*** Begin section ***

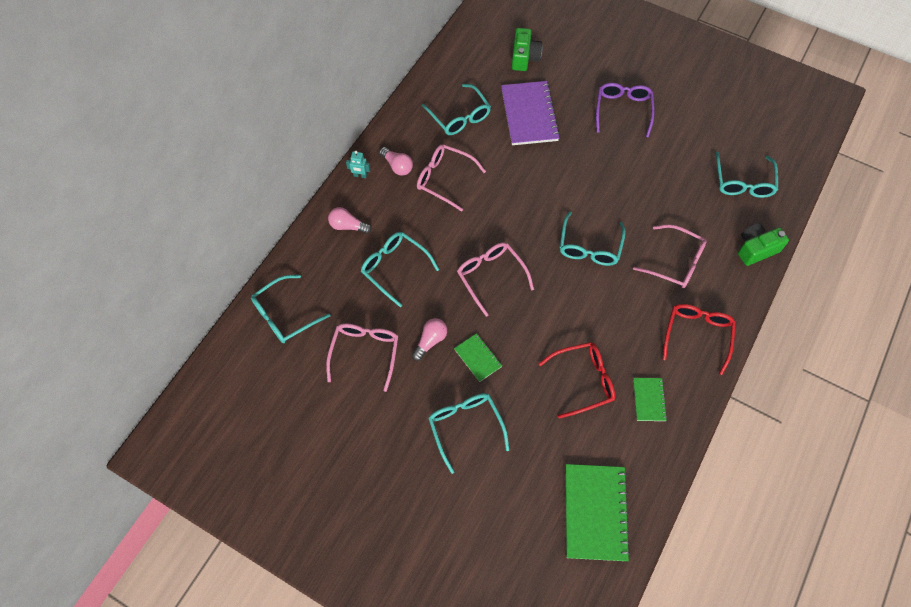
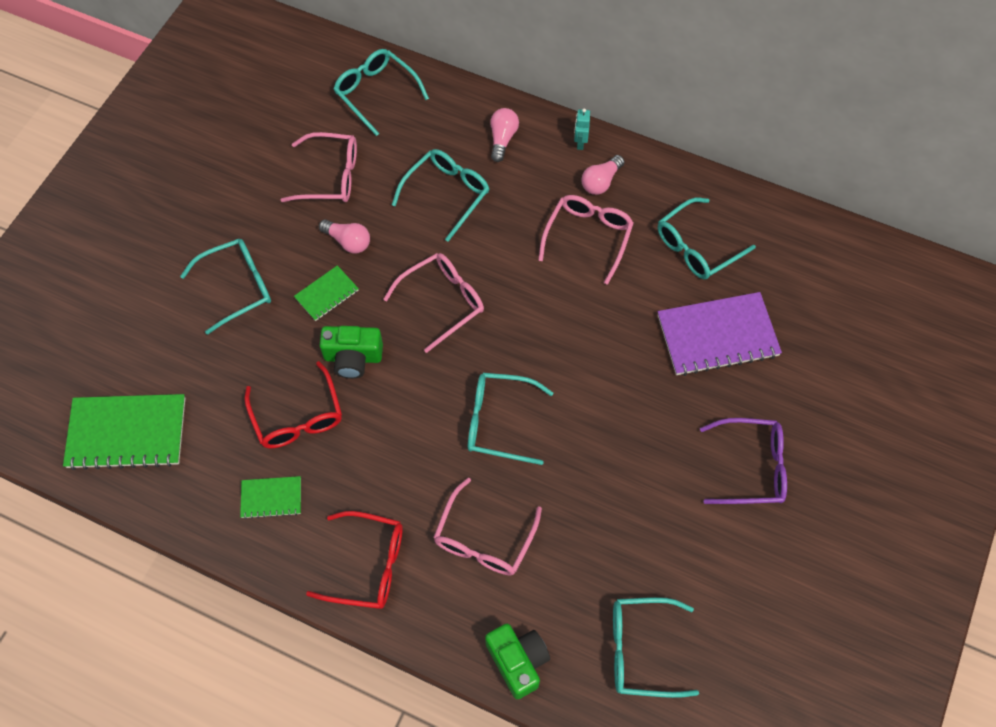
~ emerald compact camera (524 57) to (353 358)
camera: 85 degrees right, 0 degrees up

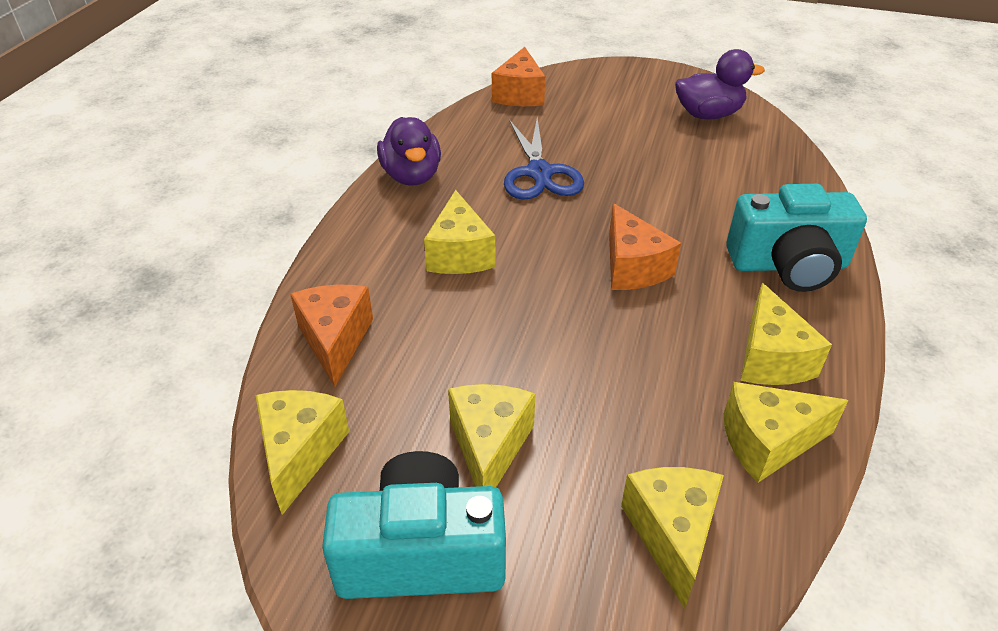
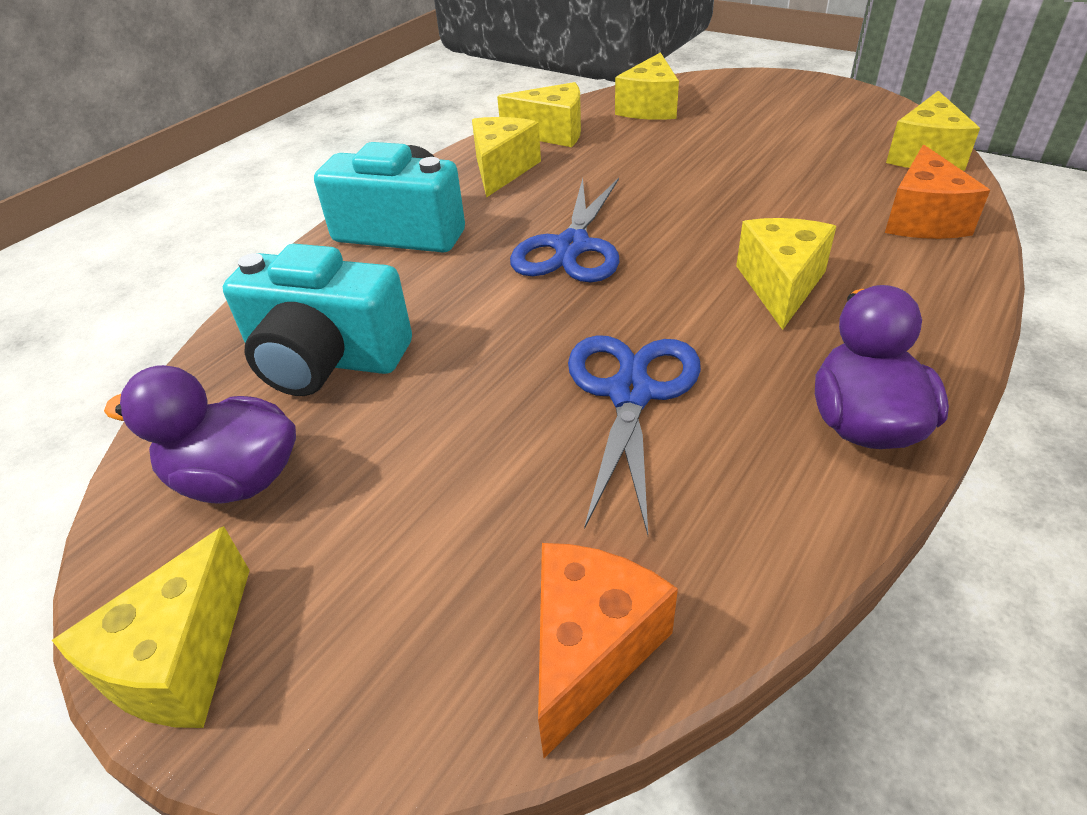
~ aqua compact camera (421 553) to (326 359)
~ yellow cheese (489 446) to (180 660)
~ bright orange cheese (632 267) to cobalt pair of scissors (572 247)
camera: 160 degrees left, 0 degrees up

*** End section ***

▸ Assignment
Please copy out the entries above exactly as they appear, but skip their images.

▸ Solution to this task
~ emerald compact camera (524 57) to (353 358)
camera: 85 degrees right, 0 degrees up

~ aqua compact camera (421 553) to (326 359)
~ yellow cheese (489 446) to (180 660)
~ bright orange cheese (632 267) to cobalt pair of scissors (572 247)
camera: 160 degrees left, 0 degrees up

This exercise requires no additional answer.